- DESCRIPTION OF THE TASK: Omit pictures and quote the listing below line by line, from its start through the line that holds "punofekin (grey) |".
:: MATERIAL SUPPLIED
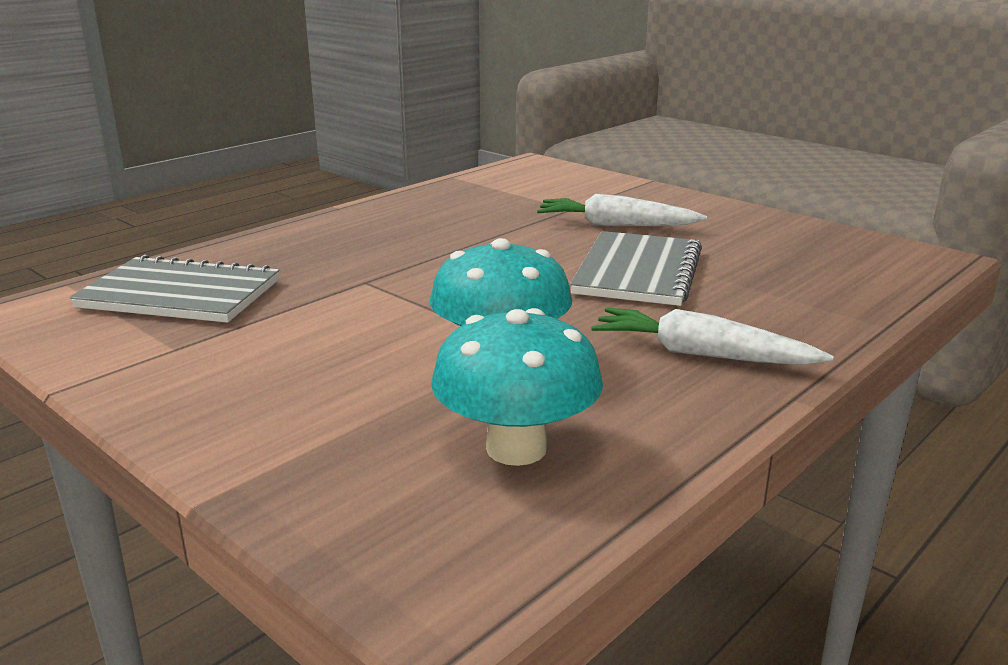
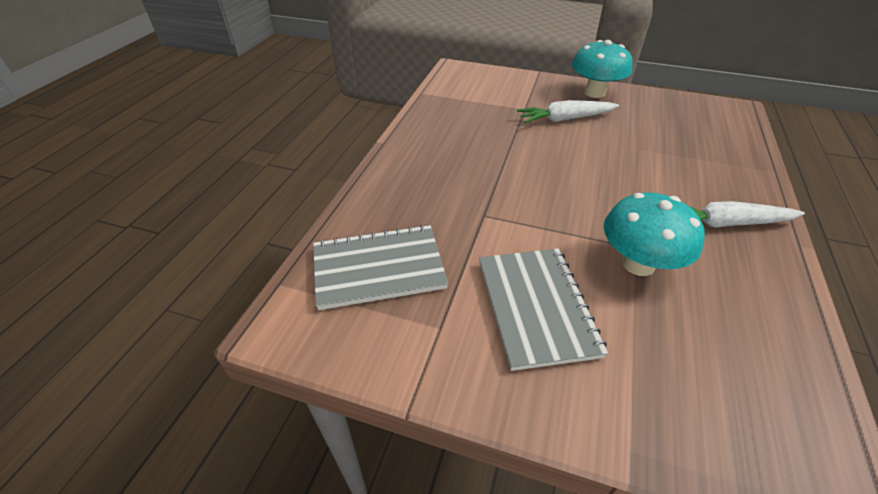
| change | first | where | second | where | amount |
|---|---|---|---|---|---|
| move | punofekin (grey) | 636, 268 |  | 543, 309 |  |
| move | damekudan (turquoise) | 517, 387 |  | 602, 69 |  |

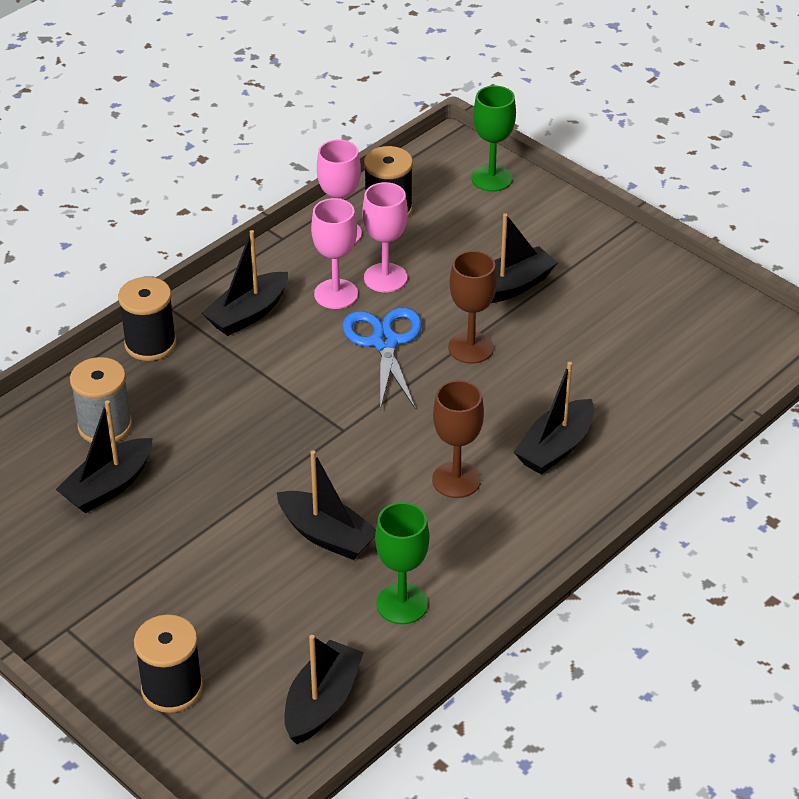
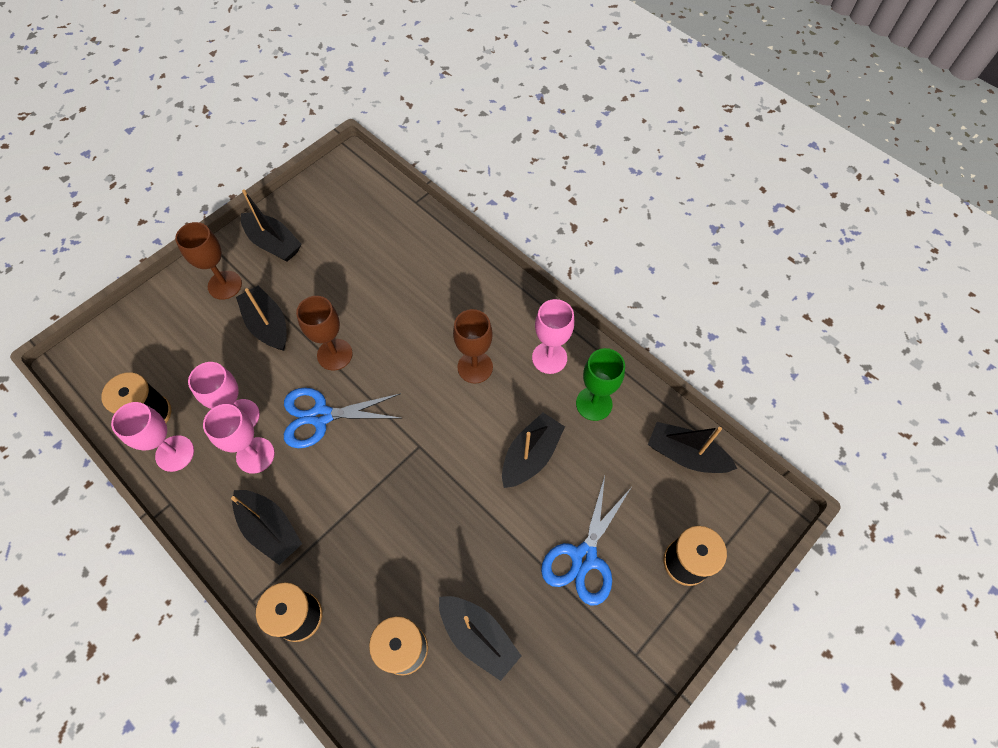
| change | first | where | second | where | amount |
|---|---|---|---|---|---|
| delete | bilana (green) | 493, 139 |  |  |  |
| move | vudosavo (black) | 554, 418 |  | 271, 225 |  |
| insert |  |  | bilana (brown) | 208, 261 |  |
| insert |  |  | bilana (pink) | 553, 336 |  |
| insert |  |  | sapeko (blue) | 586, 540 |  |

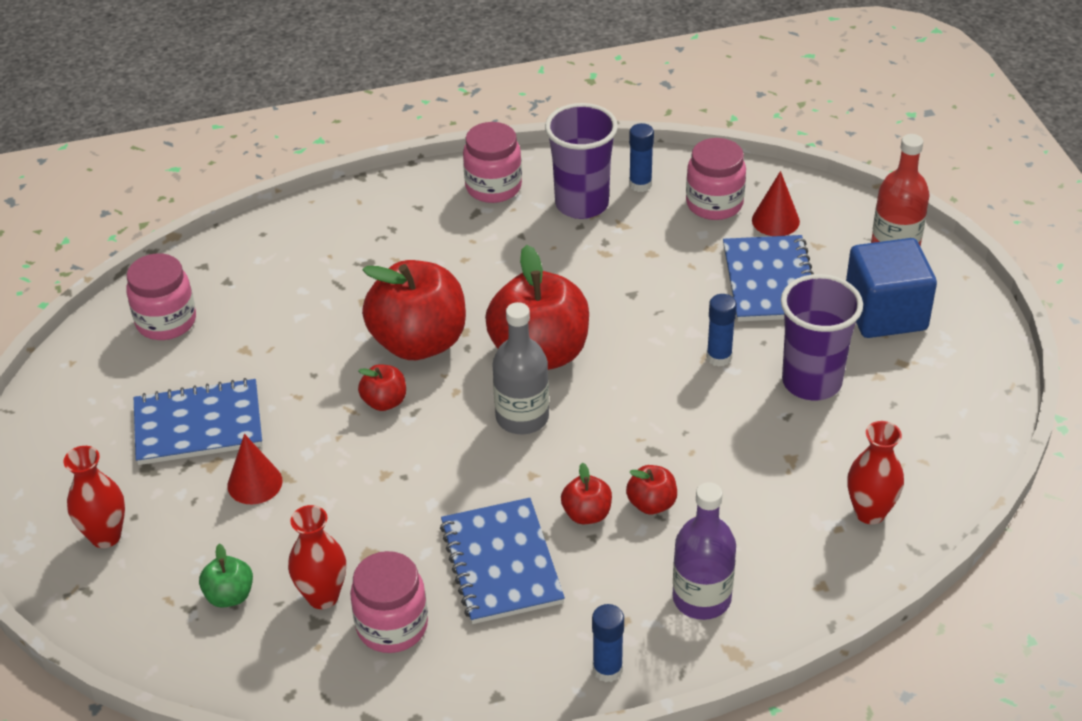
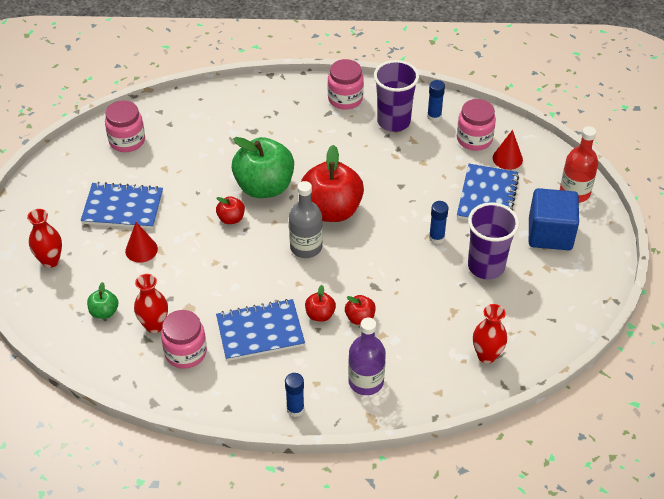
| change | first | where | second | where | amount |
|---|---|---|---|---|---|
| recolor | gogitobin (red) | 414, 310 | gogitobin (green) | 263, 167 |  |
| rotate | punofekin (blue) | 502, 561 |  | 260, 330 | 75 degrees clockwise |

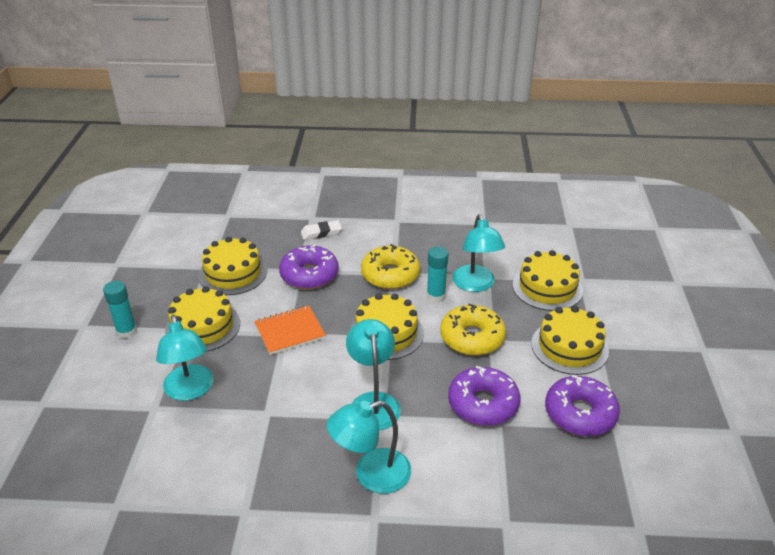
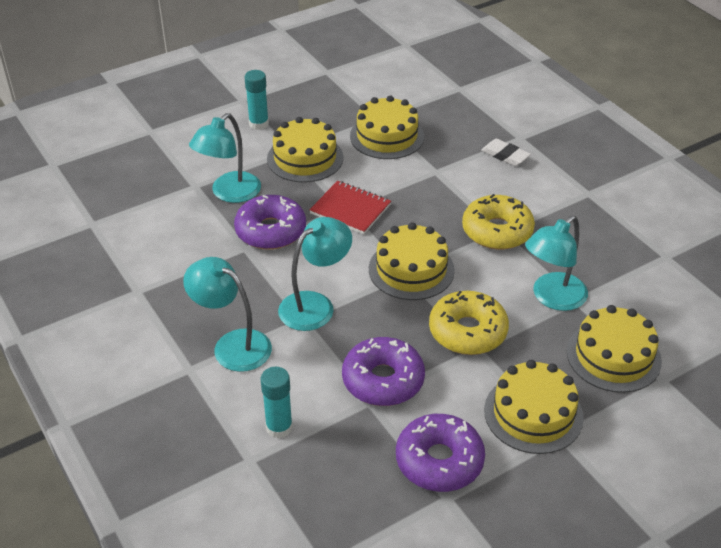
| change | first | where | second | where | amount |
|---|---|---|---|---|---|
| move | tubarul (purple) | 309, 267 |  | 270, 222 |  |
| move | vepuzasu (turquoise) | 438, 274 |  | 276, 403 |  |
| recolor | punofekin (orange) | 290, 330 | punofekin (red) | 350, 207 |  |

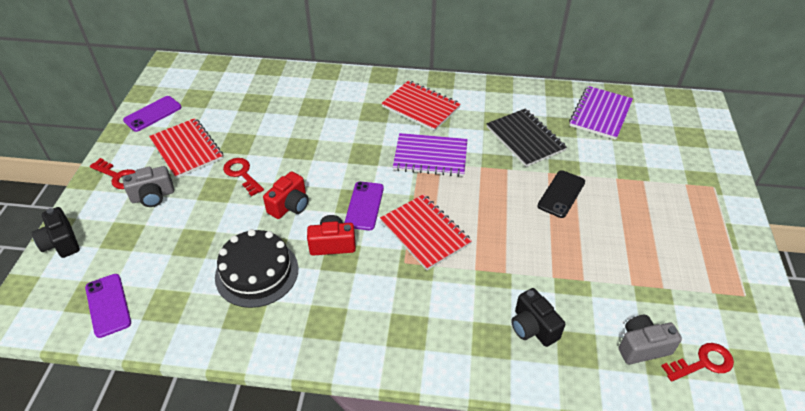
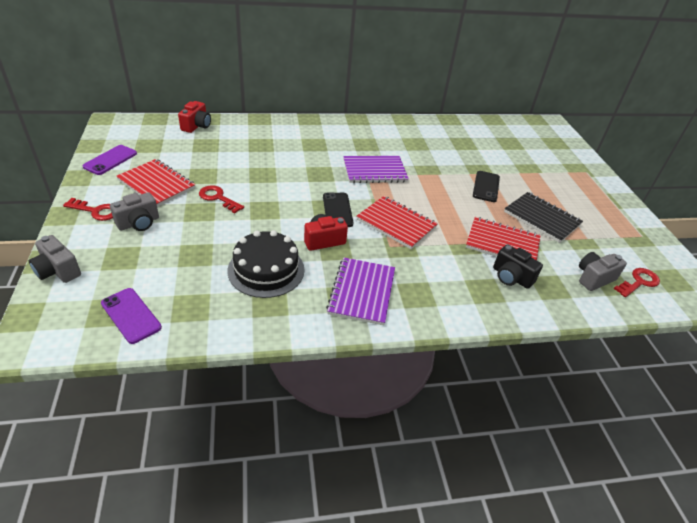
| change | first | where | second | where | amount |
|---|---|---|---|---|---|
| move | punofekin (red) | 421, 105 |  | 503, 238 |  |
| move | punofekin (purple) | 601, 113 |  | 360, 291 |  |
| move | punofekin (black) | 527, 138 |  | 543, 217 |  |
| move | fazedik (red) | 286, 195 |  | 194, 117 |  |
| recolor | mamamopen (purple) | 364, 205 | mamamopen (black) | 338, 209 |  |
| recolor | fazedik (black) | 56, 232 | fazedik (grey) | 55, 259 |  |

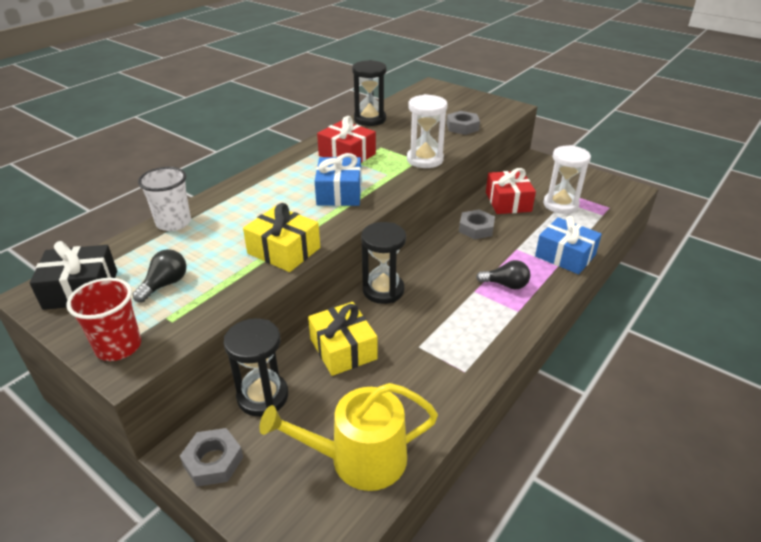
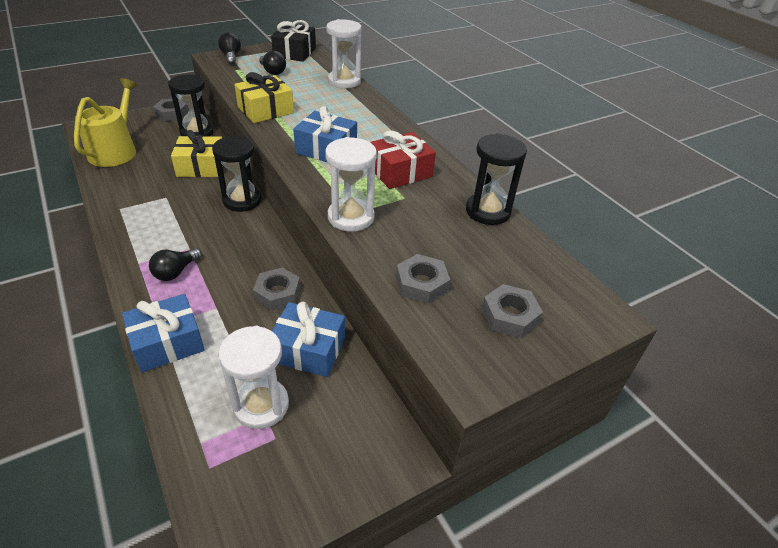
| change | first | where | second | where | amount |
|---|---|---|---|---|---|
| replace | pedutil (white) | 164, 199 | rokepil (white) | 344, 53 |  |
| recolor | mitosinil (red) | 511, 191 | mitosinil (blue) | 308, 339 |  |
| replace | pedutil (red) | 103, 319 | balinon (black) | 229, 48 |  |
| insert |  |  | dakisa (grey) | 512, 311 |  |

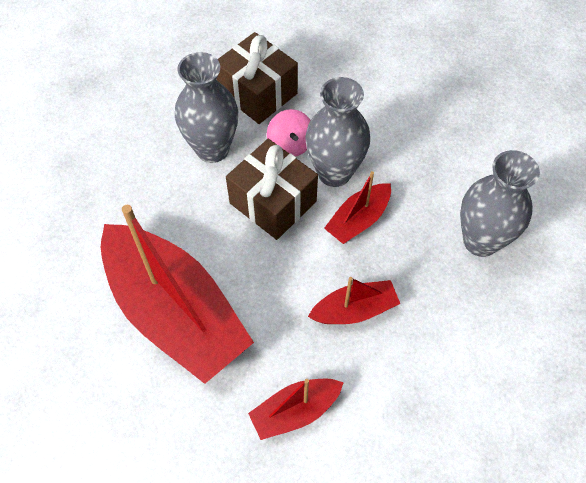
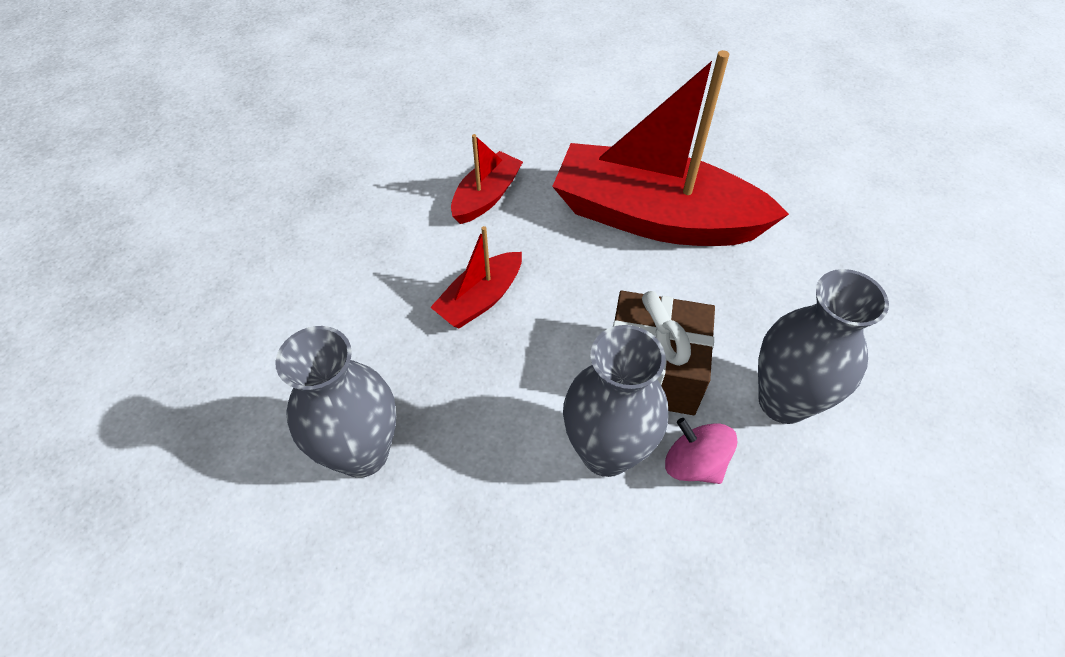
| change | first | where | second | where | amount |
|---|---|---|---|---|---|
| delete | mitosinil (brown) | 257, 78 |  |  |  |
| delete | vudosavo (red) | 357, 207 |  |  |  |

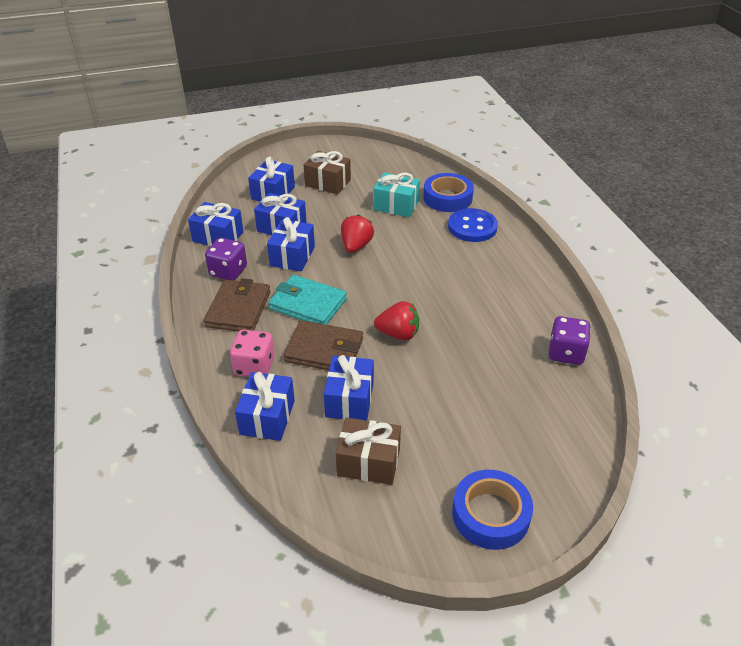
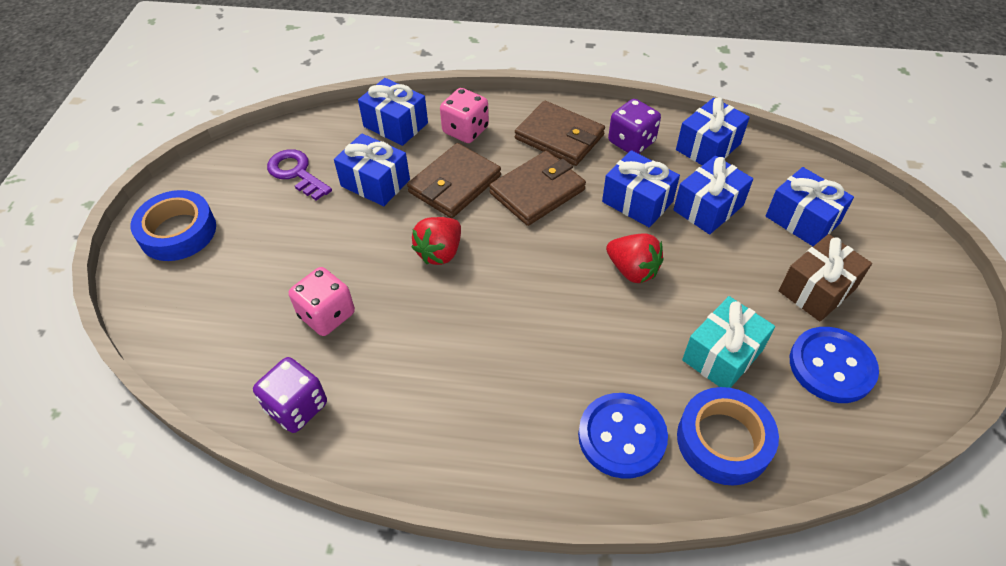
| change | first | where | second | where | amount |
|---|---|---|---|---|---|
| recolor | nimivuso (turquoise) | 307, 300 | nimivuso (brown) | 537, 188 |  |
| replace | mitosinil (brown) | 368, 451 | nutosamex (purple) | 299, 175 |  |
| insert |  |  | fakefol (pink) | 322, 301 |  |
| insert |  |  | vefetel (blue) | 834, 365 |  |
::::
- ANSWER SPACE:
| change | first | where | second | where | amount |
|---|---|---|---|---|---|
| move | punofekin (grey) | 636, 268 |  | 543, 309 |  |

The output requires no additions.